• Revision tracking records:
________________________
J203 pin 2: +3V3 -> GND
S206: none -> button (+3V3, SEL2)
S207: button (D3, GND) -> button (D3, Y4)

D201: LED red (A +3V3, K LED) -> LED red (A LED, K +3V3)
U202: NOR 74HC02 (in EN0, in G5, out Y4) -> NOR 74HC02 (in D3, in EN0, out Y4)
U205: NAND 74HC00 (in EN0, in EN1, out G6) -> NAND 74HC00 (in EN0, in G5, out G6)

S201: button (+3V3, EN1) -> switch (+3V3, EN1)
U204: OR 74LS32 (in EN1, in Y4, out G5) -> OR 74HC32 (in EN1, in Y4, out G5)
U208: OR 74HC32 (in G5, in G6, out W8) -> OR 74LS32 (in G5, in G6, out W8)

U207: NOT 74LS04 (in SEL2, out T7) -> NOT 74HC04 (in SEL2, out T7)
________________________
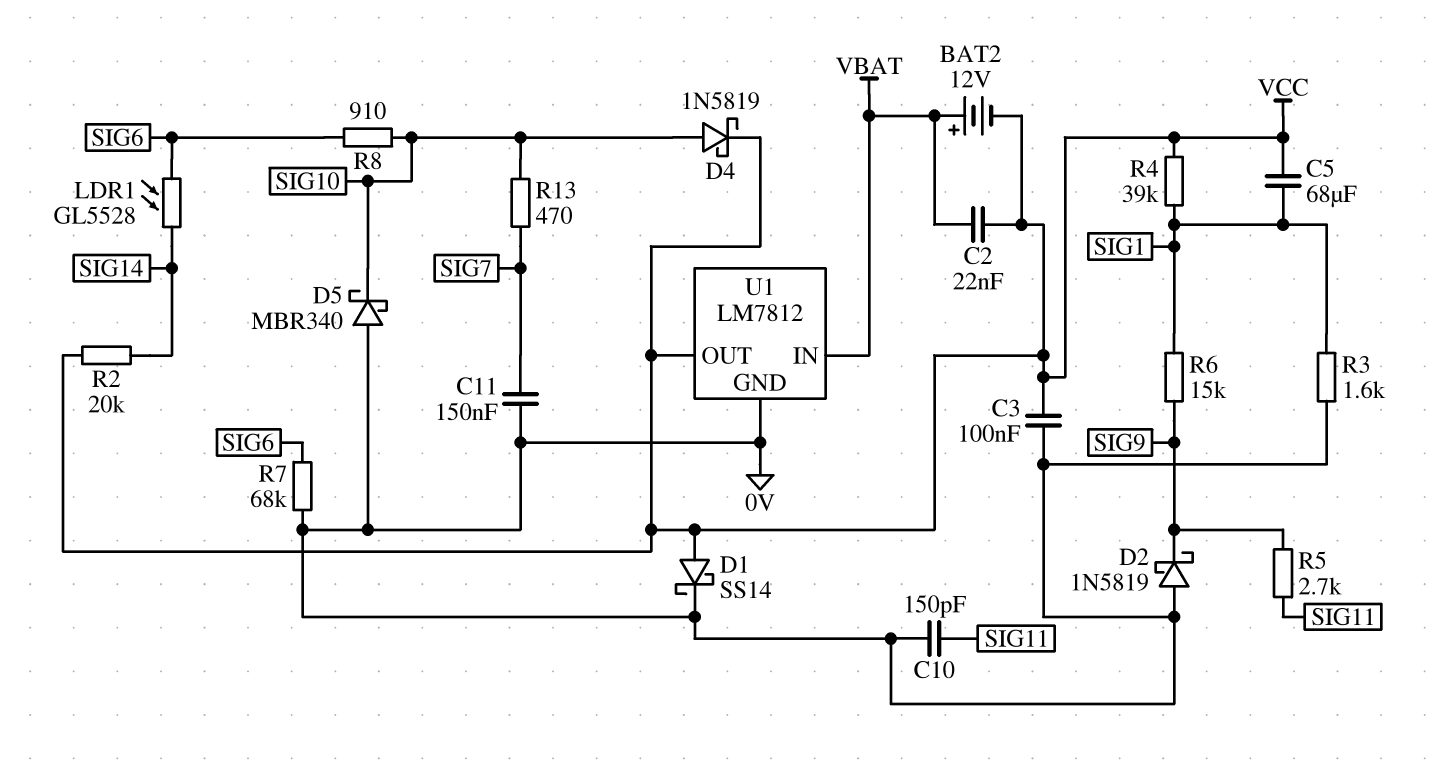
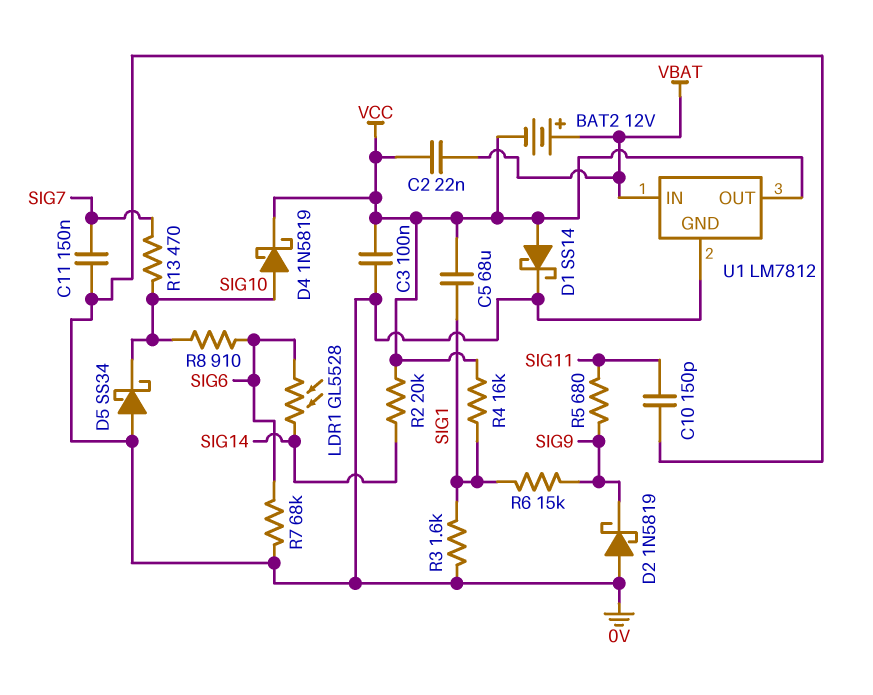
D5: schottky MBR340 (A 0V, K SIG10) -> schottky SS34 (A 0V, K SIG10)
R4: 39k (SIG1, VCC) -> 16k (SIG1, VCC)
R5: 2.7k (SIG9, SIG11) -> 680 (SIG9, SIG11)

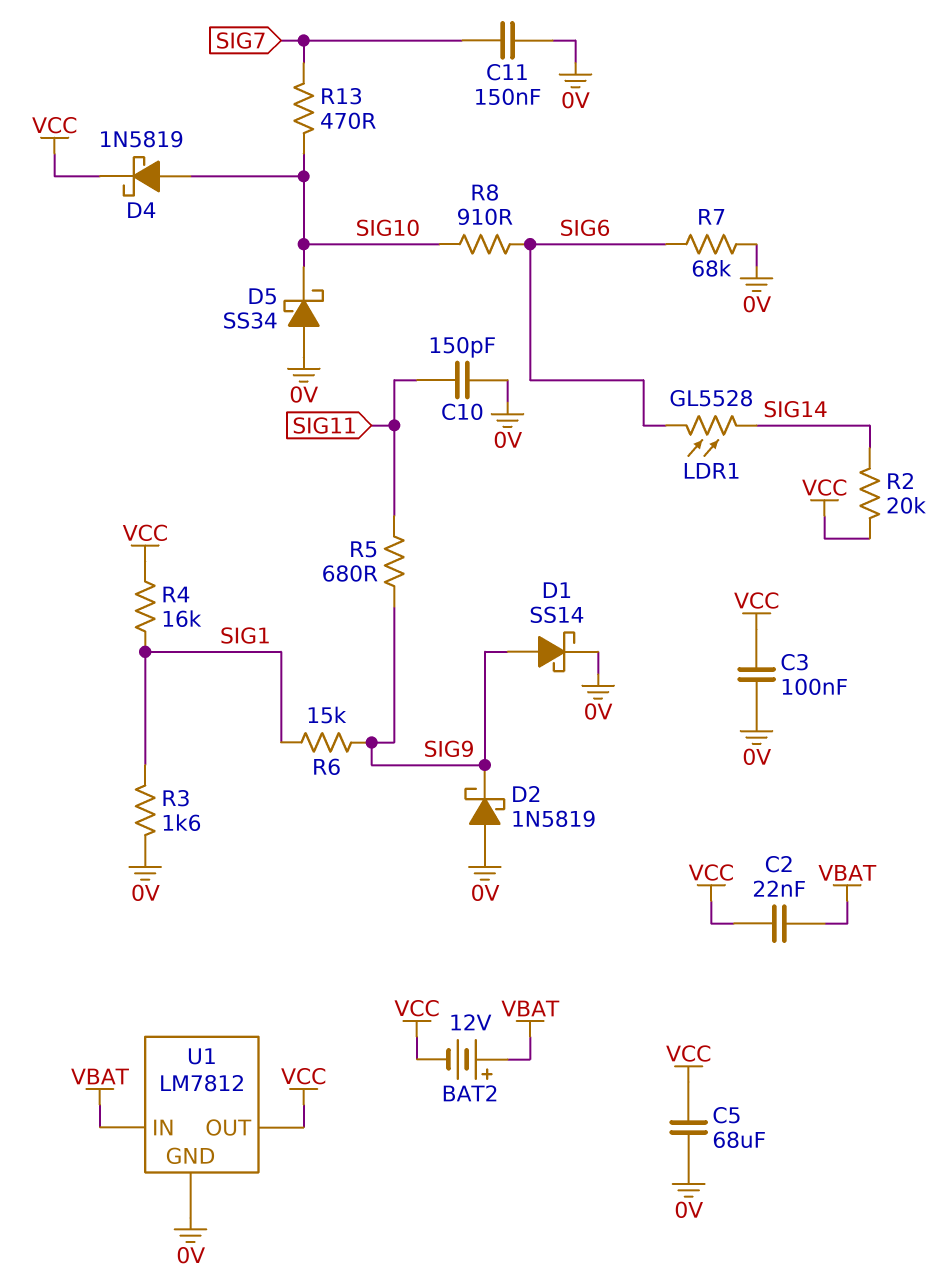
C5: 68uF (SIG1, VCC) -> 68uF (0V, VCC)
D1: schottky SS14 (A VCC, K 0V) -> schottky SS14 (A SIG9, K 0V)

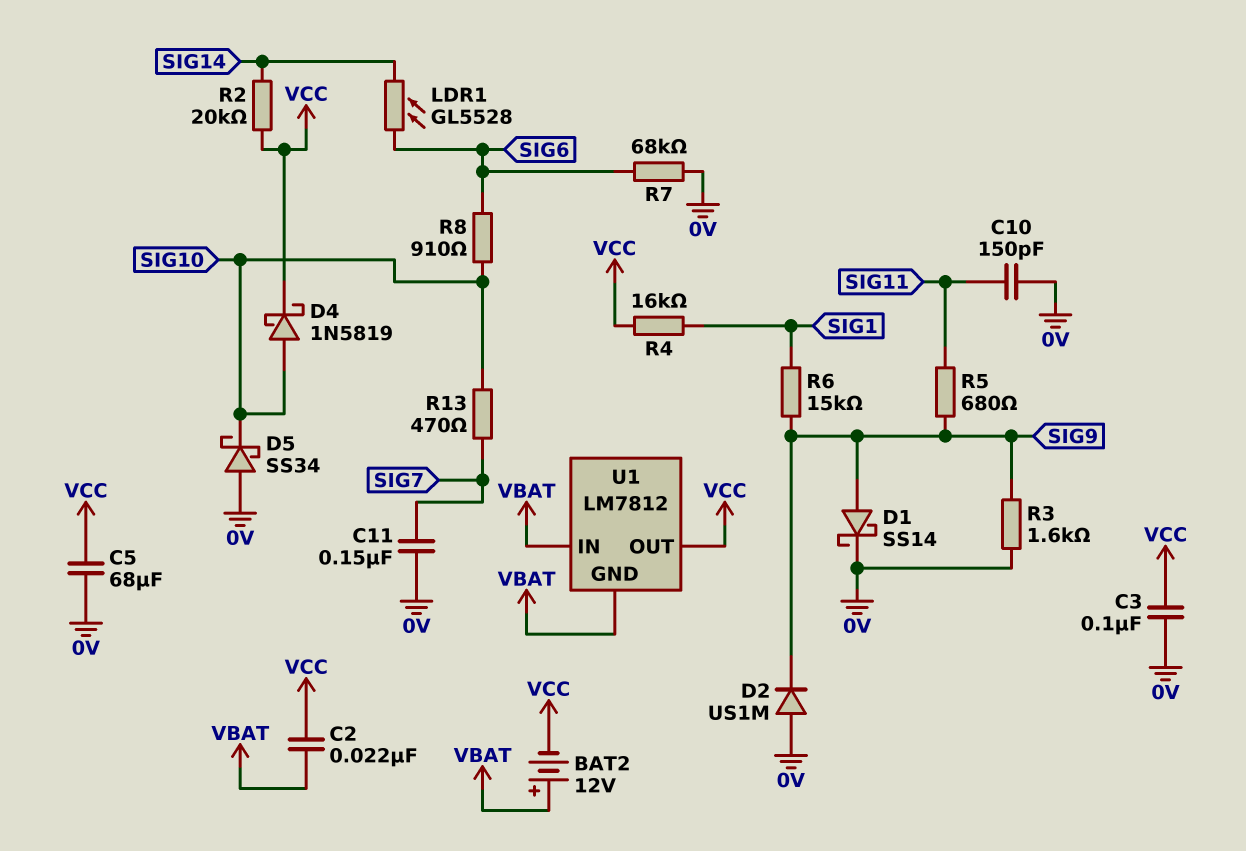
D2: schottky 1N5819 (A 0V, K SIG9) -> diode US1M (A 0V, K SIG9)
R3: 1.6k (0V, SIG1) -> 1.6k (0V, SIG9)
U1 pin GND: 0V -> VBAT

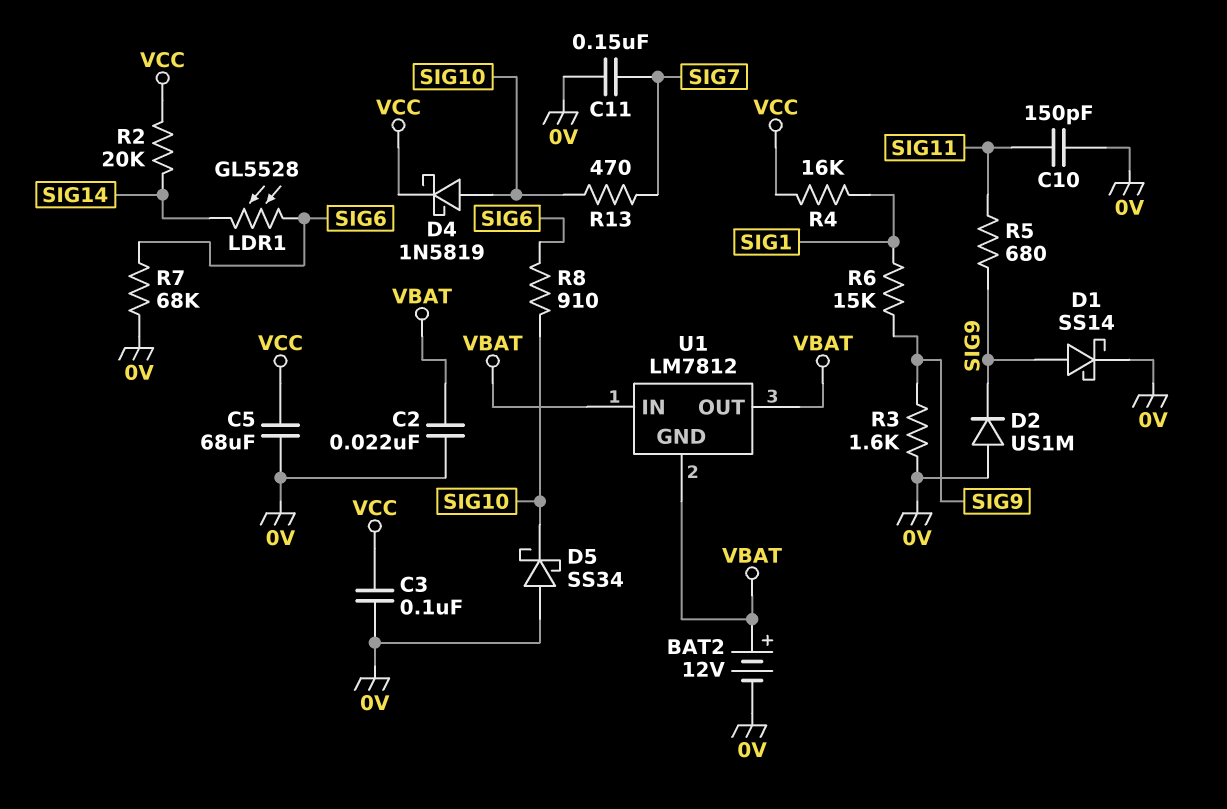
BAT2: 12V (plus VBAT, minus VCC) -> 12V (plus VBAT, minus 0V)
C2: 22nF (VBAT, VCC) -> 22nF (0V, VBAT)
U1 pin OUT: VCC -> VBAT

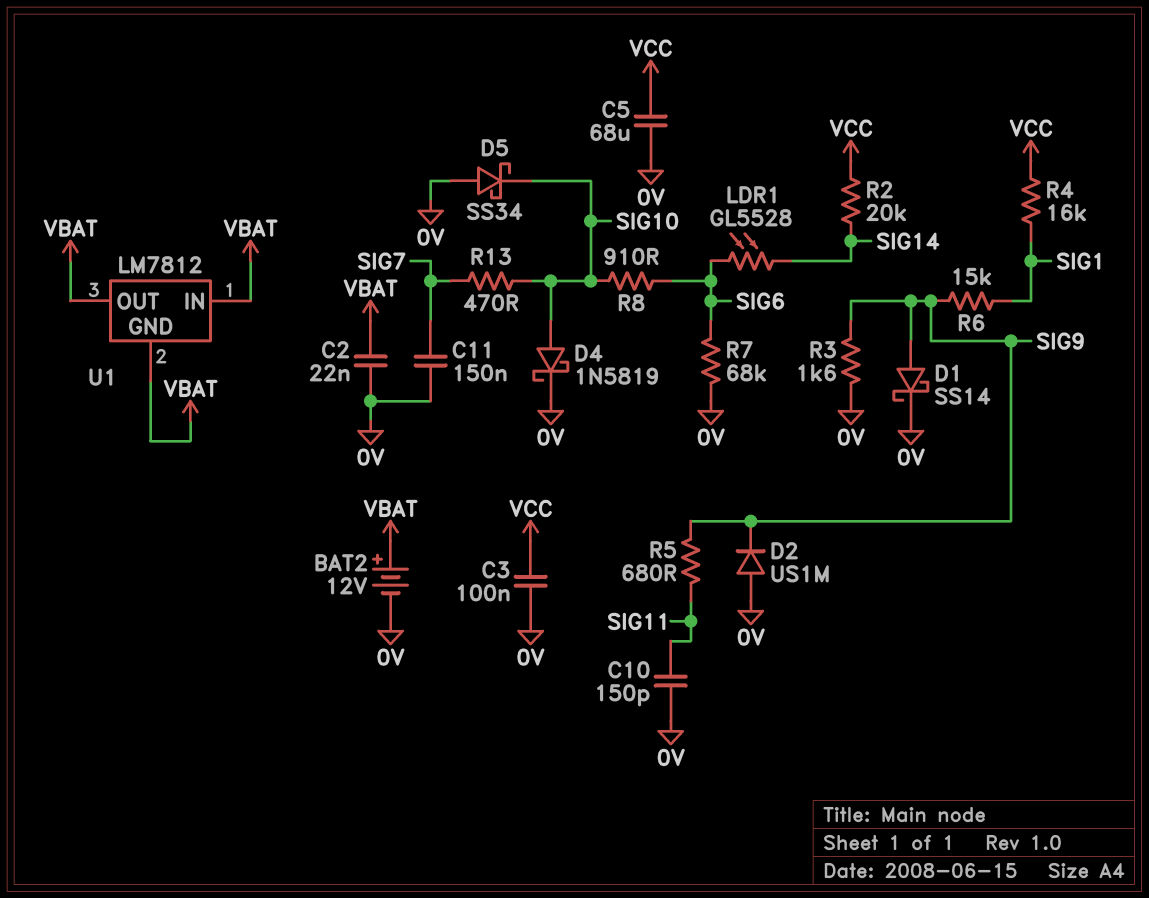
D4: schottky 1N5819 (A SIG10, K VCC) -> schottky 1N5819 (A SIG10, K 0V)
________________________
• TASK GOAL:
Of the lines above, retype only those from the line containing "J203 pin 2: +3V3 -> GND" through the line containing "U207: NOT 74LS04", including both, exactly.

• THE ANSWER:
J203 pin 2: +3V3 -> GND
S206: none -> button (+3V3, SEL2)
S207: button (D3, GND) -> button (D3, Y4)

D201: LED red (A +3V3, K LED) -> LED red (A LED, K +3V3)
U202: NOR 74HC02 (in EN0, in G5, out Y4) -> NOR 74HC02 (in D3, in EN0, out Y4)
U205: NAND 74HC00 (in EN0, in EN1, out G6) -> NAND 74HC00 (in EN0, in G5, out G6)

S201: button (+3V3, EN1) -> switch (+3V3, EN1)
U204: OR 74LS32 (in EN1, in Y4, out G5) -> OR 74HC32 (in EN1, in Y4, out G5)
U208: OR 74HC32 (in G5, in G6, out W8) -> OR 74LS32 (in G5, in G6, out W8)

U207: NOT 74LS04 (in SEL2, out T7) -> NOT 74HC04 (in SEL2, out T7)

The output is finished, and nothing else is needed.